The lines to reproduce from the material below are those from the one containing "none -> grey brick D11 level 2" through the one containing "none -> lime brick F4:F7 level 2", both included; write them out exactly and add nothing.

#### RECORDS SHOWN
--------------------------------------------------
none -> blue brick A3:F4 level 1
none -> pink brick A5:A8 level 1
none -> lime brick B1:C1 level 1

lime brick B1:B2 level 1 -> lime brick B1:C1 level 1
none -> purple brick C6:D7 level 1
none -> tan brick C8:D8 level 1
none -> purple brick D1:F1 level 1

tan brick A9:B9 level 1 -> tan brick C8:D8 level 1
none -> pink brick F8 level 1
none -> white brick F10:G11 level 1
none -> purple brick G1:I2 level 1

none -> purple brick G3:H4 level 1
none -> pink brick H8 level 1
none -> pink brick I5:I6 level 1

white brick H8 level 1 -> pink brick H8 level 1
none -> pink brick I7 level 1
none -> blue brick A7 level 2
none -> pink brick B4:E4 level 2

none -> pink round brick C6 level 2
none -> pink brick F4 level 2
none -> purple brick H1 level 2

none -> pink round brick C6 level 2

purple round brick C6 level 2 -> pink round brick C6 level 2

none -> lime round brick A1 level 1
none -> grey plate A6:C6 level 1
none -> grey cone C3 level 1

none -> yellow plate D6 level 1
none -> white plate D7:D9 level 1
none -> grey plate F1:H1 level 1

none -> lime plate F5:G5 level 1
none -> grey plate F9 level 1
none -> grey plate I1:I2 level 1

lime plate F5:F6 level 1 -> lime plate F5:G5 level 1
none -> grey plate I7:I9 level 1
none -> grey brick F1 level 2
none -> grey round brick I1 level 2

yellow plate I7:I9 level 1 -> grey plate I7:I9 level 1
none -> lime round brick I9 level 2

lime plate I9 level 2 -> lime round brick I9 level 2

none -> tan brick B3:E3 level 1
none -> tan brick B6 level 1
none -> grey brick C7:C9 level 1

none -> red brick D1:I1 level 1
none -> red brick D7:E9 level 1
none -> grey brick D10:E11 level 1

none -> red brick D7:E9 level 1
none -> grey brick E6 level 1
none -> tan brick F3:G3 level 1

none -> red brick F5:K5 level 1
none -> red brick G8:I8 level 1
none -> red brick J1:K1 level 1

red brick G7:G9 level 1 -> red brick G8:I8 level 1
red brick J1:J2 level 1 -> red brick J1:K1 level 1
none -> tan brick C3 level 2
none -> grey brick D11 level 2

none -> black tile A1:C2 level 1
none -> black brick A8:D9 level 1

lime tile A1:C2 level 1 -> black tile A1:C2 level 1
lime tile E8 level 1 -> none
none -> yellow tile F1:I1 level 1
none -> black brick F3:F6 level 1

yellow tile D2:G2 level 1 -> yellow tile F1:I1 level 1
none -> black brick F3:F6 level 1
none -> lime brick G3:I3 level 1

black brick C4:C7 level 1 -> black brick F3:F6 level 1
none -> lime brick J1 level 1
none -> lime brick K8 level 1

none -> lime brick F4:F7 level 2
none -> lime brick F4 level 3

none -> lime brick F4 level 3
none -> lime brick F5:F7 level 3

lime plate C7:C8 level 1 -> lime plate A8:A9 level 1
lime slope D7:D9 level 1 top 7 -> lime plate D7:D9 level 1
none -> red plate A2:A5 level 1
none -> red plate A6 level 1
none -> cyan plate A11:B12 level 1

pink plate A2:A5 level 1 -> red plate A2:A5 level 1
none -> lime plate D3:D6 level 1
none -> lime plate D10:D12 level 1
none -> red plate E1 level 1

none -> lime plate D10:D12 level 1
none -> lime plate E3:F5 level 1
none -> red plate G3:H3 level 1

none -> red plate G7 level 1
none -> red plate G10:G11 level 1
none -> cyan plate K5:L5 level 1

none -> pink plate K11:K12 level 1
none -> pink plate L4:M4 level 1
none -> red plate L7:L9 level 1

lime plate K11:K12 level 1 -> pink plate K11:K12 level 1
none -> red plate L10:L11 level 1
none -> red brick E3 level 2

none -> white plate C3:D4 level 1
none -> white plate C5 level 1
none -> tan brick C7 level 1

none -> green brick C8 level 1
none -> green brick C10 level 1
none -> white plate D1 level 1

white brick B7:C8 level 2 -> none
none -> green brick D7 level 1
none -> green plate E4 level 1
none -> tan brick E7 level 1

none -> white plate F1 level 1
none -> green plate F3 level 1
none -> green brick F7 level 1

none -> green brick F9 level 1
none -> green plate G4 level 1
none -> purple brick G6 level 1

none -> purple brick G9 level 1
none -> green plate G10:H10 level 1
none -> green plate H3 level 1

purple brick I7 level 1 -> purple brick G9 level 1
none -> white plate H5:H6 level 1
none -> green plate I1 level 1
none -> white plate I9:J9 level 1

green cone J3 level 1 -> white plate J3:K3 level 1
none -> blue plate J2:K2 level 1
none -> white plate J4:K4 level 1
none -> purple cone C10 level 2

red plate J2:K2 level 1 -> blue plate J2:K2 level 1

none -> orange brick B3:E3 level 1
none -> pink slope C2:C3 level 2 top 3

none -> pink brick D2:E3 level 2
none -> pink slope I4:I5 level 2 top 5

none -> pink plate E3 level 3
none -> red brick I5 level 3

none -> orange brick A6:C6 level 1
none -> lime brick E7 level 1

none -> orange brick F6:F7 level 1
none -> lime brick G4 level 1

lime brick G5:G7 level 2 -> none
--------------------------------------------------
#### ANSWER TO THIS PROBLEM
none -> grey brick D11 level 2

none -> black tile A1:C2 level 1
none -> black brick A8:D9 level 1

lime tile A1:C2 level 1 -> black tile A1:C2 level 1
lime tile E8 level 1 -> none
none -> yellow tile F1:I1 level 1
none -> black brick F3:F6 level 1

yellow tile D2:G2 level 1 -> yellow tile F1:I1 level 1
none -> black brick F3:F6 level 1
none -> lime brick G3:I3 level 1

black brick C4:C7 level 1 -> black brick F3:F6 level 1
none -> lime brick J1 level 1
none -> lime brick K8 level 1

none -> lime brick F4:F7 level 2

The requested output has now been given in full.